Write each line out a second time, exactly as shown below.

Entries supplied
□ □ □ □

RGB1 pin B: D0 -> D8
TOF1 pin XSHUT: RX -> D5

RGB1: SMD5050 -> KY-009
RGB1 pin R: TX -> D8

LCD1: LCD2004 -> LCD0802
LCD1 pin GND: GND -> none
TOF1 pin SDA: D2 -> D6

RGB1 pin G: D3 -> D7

□ □ □ □

Written response
RGB1 pin B: D0 -> D8
TOF1 pin XSHUT: RX -> D5

RGB1: SMD5050 -> KY-009
RGB1 pin R: TX -> D8

LCD1: LCD2004 -> LCD0802
LCD1 pin GND: GND -> none
TOF1 pin SDA: D2 -> D6

RGB1 pin G: D3 -> D7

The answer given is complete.